■ **EXERCISE DATA**:

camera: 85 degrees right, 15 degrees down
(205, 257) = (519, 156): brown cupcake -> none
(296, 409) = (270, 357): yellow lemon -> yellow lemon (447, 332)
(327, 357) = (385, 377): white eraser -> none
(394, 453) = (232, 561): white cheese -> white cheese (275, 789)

==

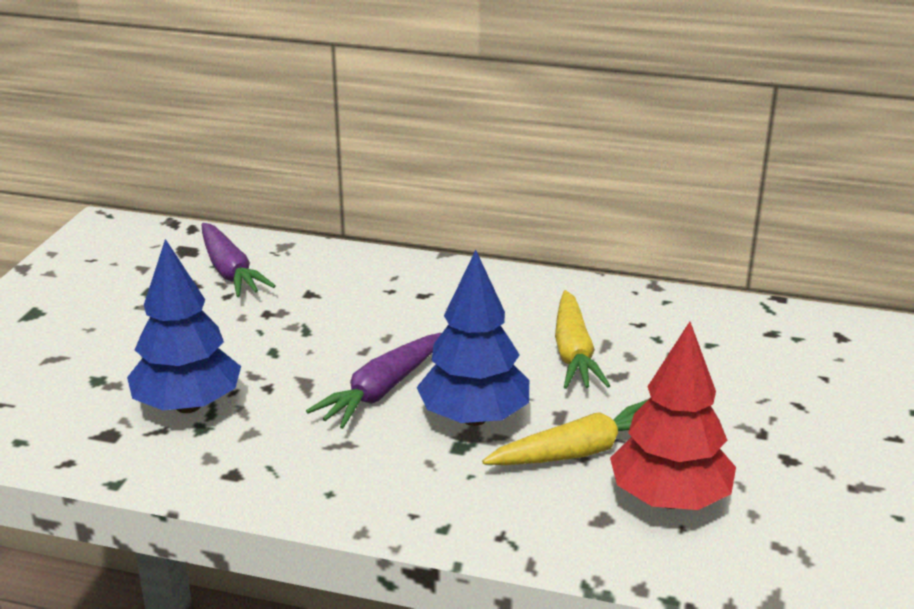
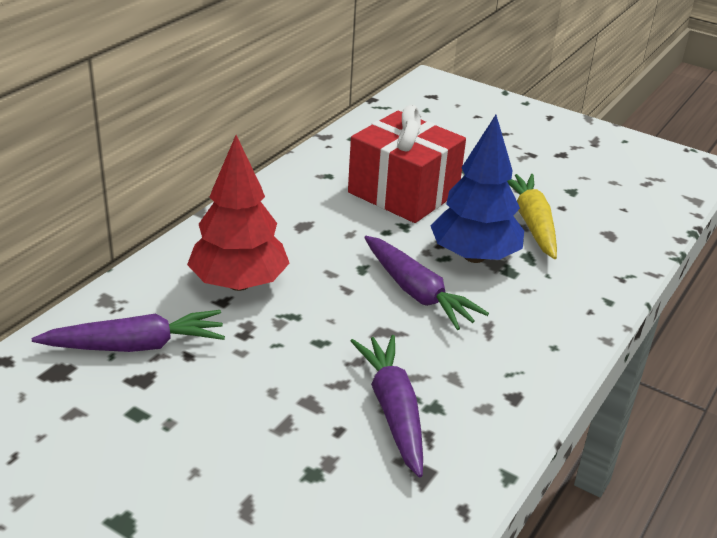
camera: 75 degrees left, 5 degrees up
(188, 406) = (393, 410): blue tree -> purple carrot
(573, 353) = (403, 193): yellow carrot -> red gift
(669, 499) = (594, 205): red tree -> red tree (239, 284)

■ **ABOUT THIS TASK**: Give the exact lines, and only those, from the line containing "camera: 85 degrees right, 15 degrees down" through the line containing "(394, 453) = (232, 561): white" in the entries above.

■ **FINAL ANSWER**:
camera: 85 degrees right, 15 degrees down
(205, 257) = (519, 156): brown cupcake -> none
(296, 409) = (270, 357): yellow lemon -> yellow lemon (447, 332)
(327, 357) = (385, 377): white eraser -> none
(394, 453) = (232, 561): white cheese -> white cheese (275, 789)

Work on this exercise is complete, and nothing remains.